:: Supplied data ::

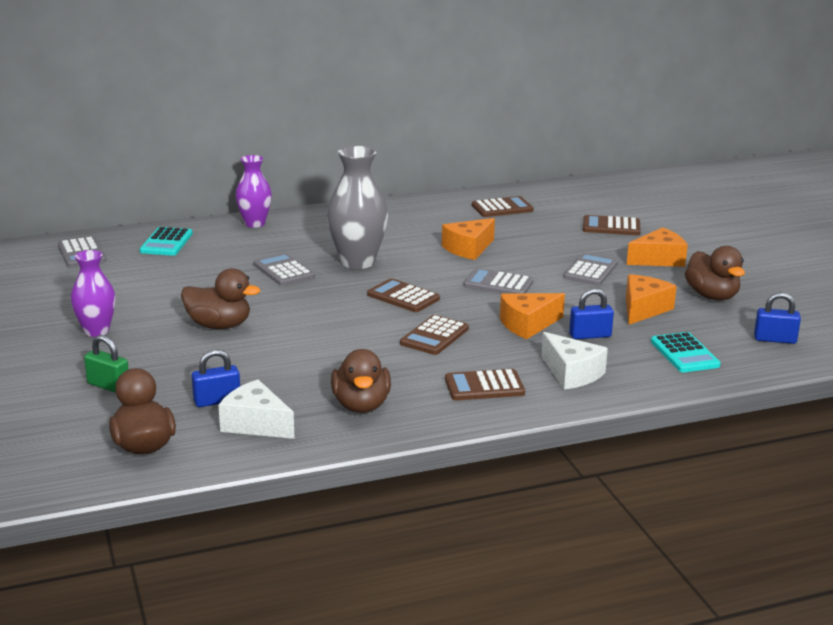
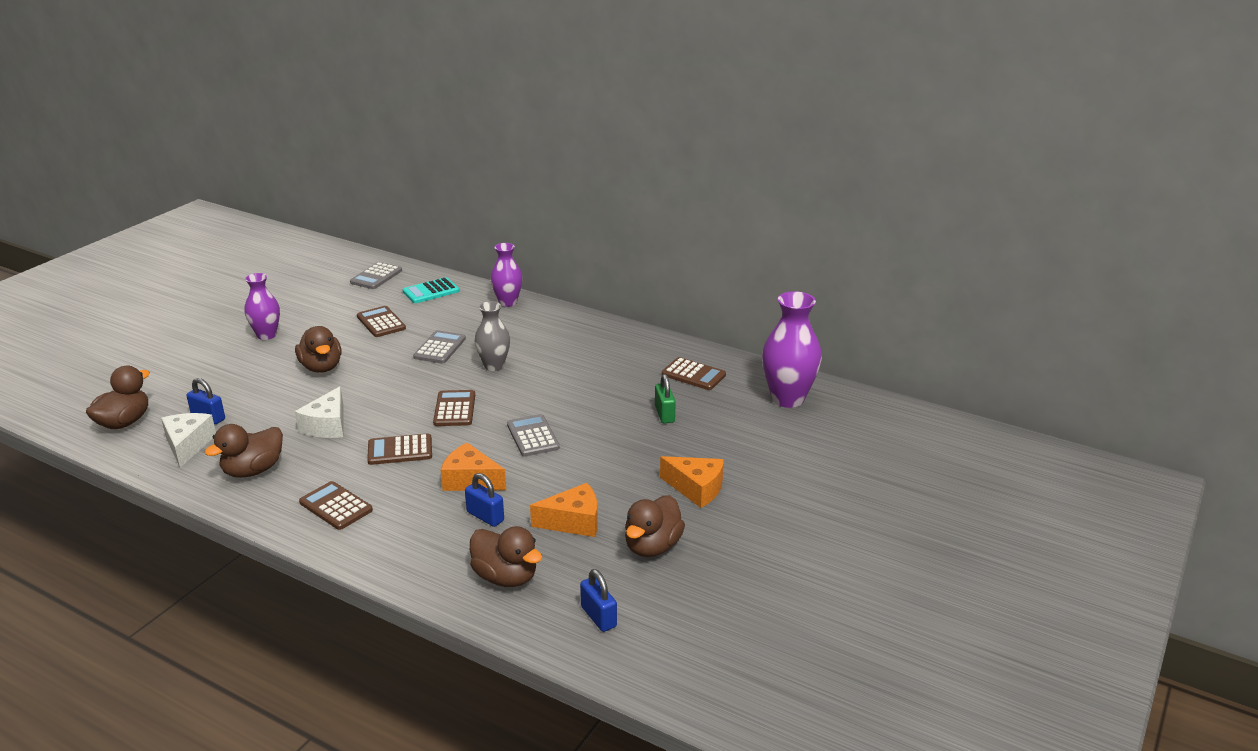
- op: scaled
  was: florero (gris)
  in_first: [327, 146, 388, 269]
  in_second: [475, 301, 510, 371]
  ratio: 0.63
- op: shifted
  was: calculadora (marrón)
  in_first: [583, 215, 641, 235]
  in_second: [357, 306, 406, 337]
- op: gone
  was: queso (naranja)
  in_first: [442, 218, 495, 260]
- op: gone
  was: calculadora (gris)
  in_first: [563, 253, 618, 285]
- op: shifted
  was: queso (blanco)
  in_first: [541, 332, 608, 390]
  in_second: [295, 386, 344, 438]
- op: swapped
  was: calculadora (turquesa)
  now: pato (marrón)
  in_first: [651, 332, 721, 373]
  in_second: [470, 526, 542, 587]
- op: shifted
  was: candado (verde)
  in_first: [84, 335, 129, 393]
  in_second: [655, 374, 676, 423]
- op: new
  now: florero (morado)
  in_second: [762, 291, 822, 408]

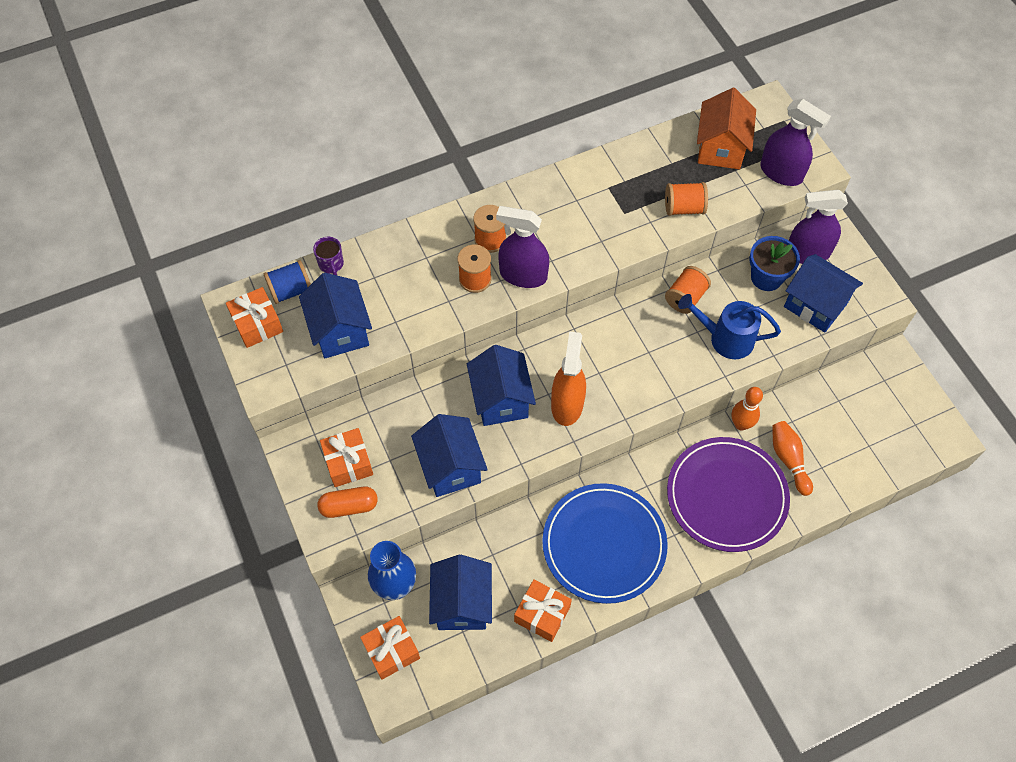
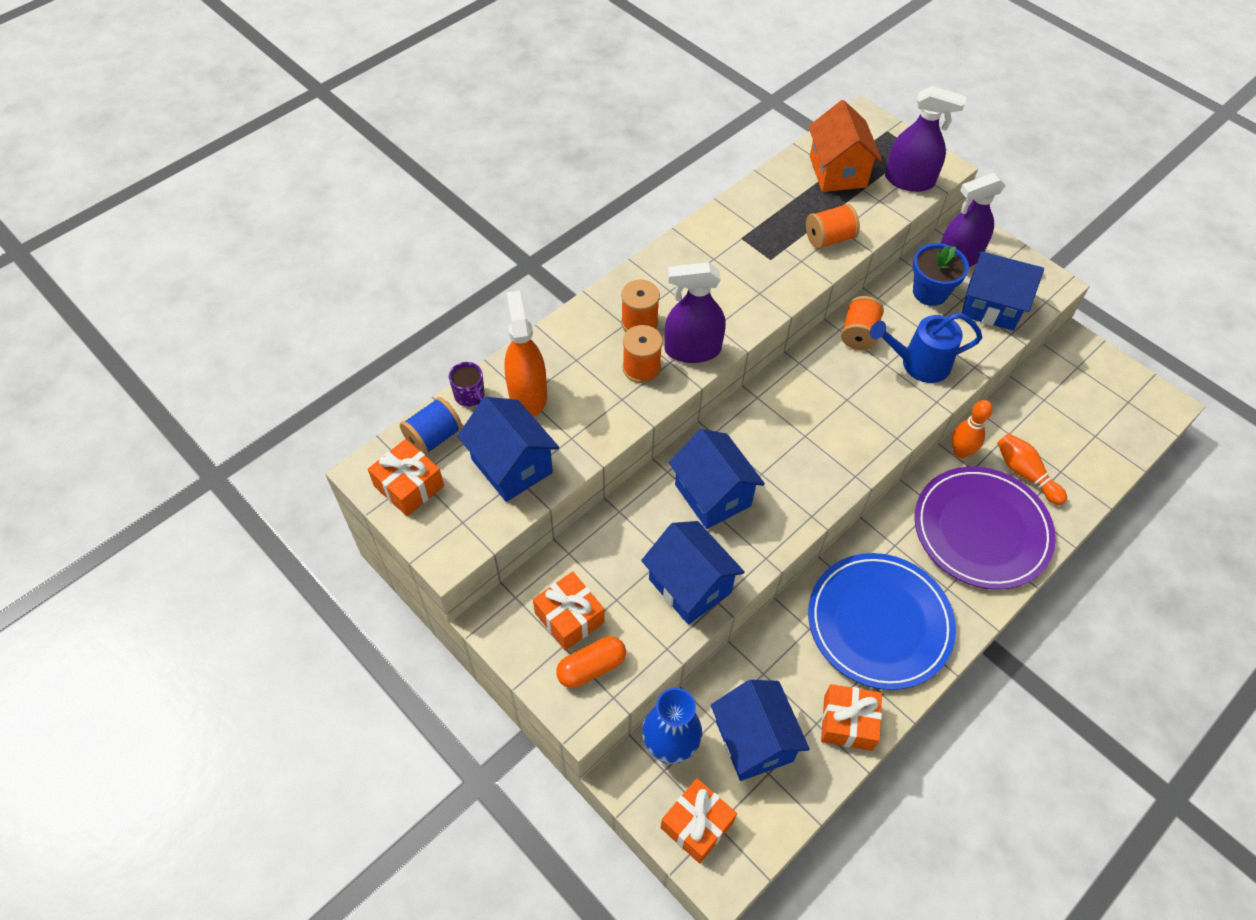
- op: shifted
  was: pulverizador (naranja)
  in_first: [551, 331, 586, 426]
  in_second: [504, 291, 547, 416]

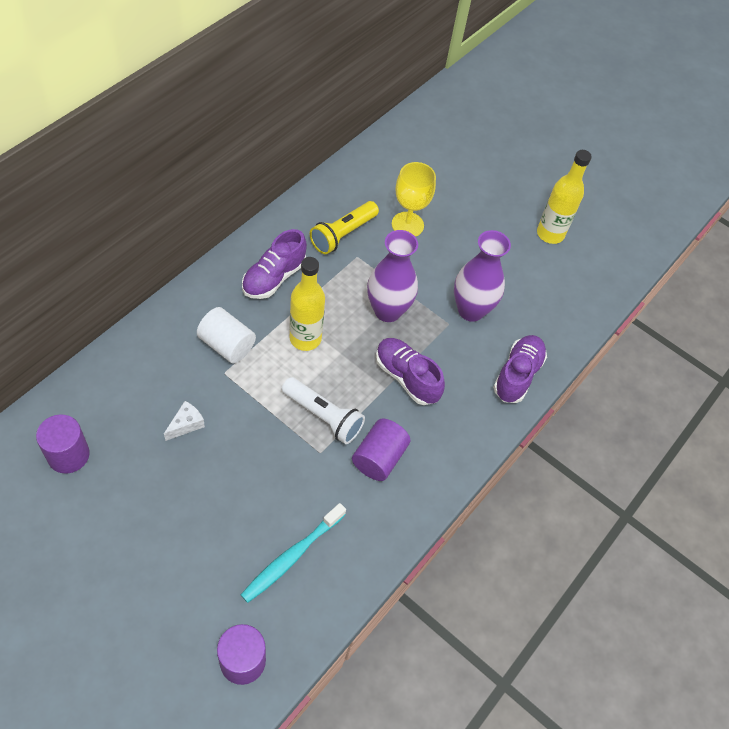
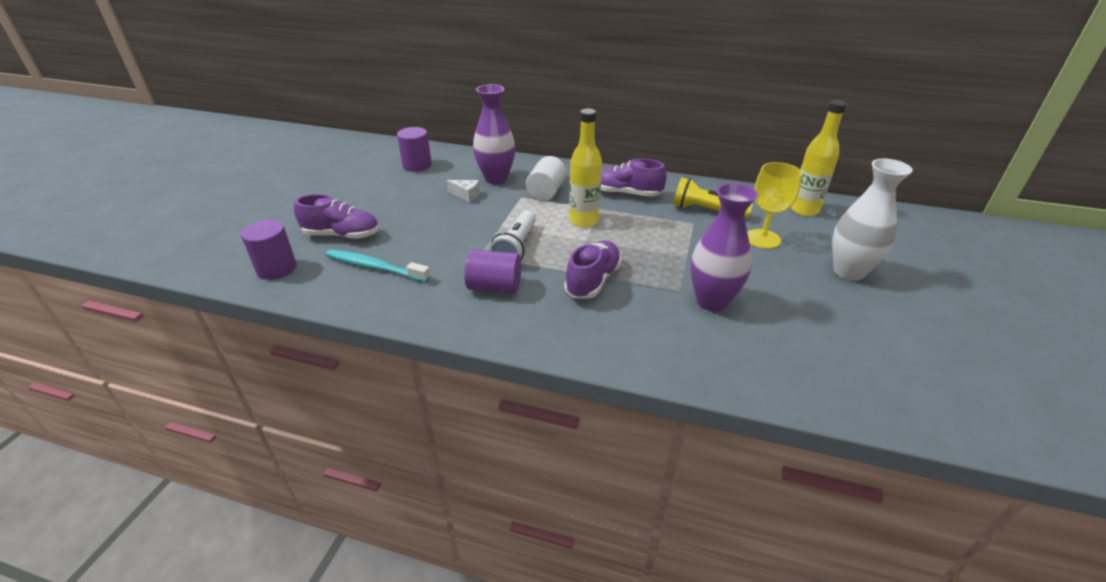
- op: shifted
  was: botella (amarillo)
  in_first: [537, 150, 592, 244]
  in_second: [790, 100, 847, 216]
- op: shifted
  was: florero (morado)
  in_first: [367, 230, 418, 322]
  in_second: [473, 84, 515, 184]
- op: shifted
  was: zapato (morado)
  in_first: [493, 335, 547, 403]
  in_second: [294, 194, 379, 239]
- op: new
  now: florero (blanco)
  in_second: [832, 159, 913, 281]

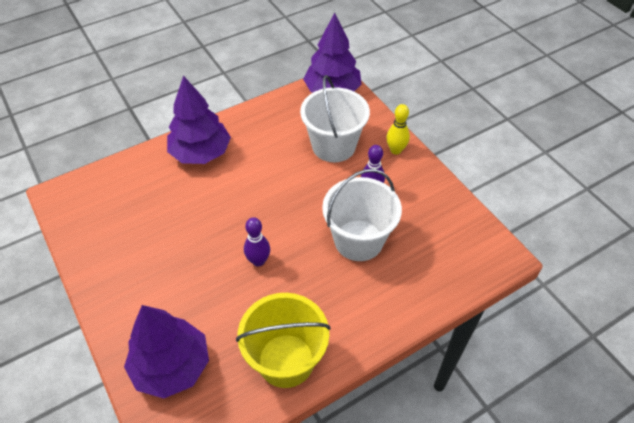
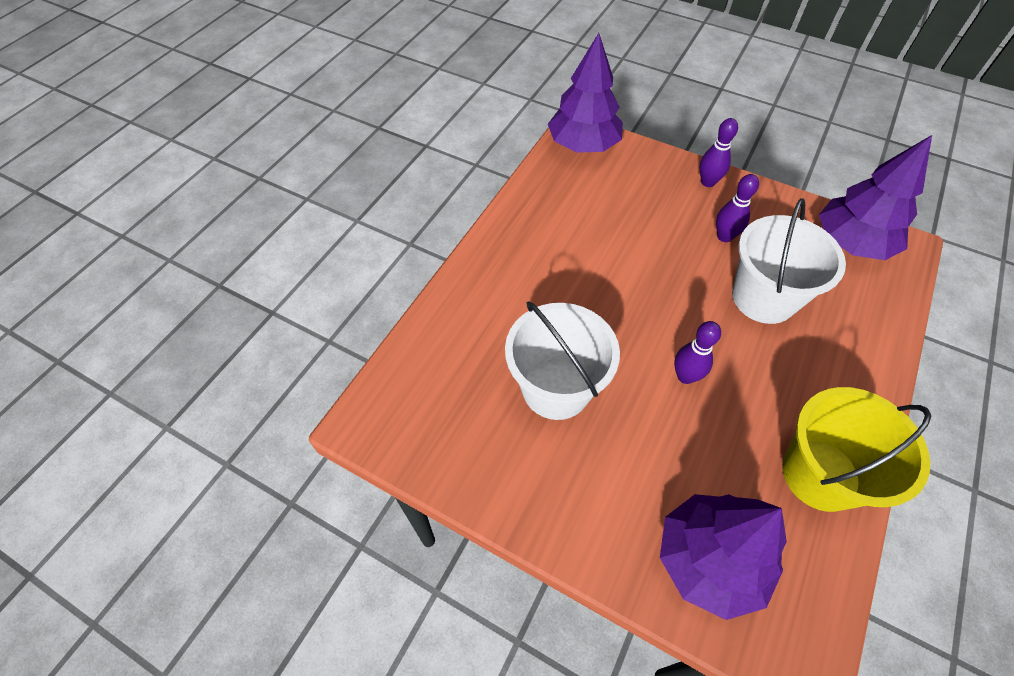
- op: shifted
  was: árbol (morado)
  in_first: [167, 75, 231, 164]
  in_second: [819, 135, 932, 260]
- op: shifted
  was: balde (blanco)
  in_first: [300, 75, 370, 162]
  in_second: [505, 301, 620, 420]
- op: repainted
  was: bolo (amarillo)
  now: bolo (morado)
  in_first: [386, 104, 410, 155]
  in_second: [700, 118, 738, 187]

:::

> _Problem description_
What you write must match, line for line, the lines from the one with "now: pato (marrón)" through the last line of the data above, minus the pictures.

> _Response to the exercise_
  now: pato (marrón)
  in_first: [651, 332, 721, 373]
  in_second: [470, 526, 542, 587]
- op: shifted
  was: candado (verde)
  in_first: [84, 335, 129, 393]
  in_second: [655, 374, 676, 423]
- op: new
  now: florero (morado)
  in_second: [762, 291, 822, 408]

- op: shifted
  was: pulverizador (naranja)
  in_first: [551, 331, 586, 426]
  in_second: [504, 291, 547, 416]

- op: shifted
  was: botella (amarillo)
  in_first: [537, 150, 592, 244]
  in_second: [790, 100, 847, 216]
- op: shifted
  was: florero (morado)
  in_first: [367, 230, 418, 322]
  in_second: [473, 84, 515, 184]
- op: shifted
  was: zapato (morado)
  in_first: [493, 335, 547, 403]
  in_second: [294, 194, 379, 239]
- op: new
  now: florero (blanco)
  in_second: [832, 159, 913, 281]

- op: shifted
  was: árbol (morado)
  in_first: [167, 75, 231, 164]
  in_second: [819, 135, 932, 260]
- op: shifted
  was: balde (blanco)
  in_first: [300, 75, 370, 162]
  in_second: [505, 301, 620, 420]
- op: repainted
  was: bolo (amarillo)
  now: bolo (morado)
  in_first: [386, 104, 410, 155]
  in_second: [700, 118, 738, 187]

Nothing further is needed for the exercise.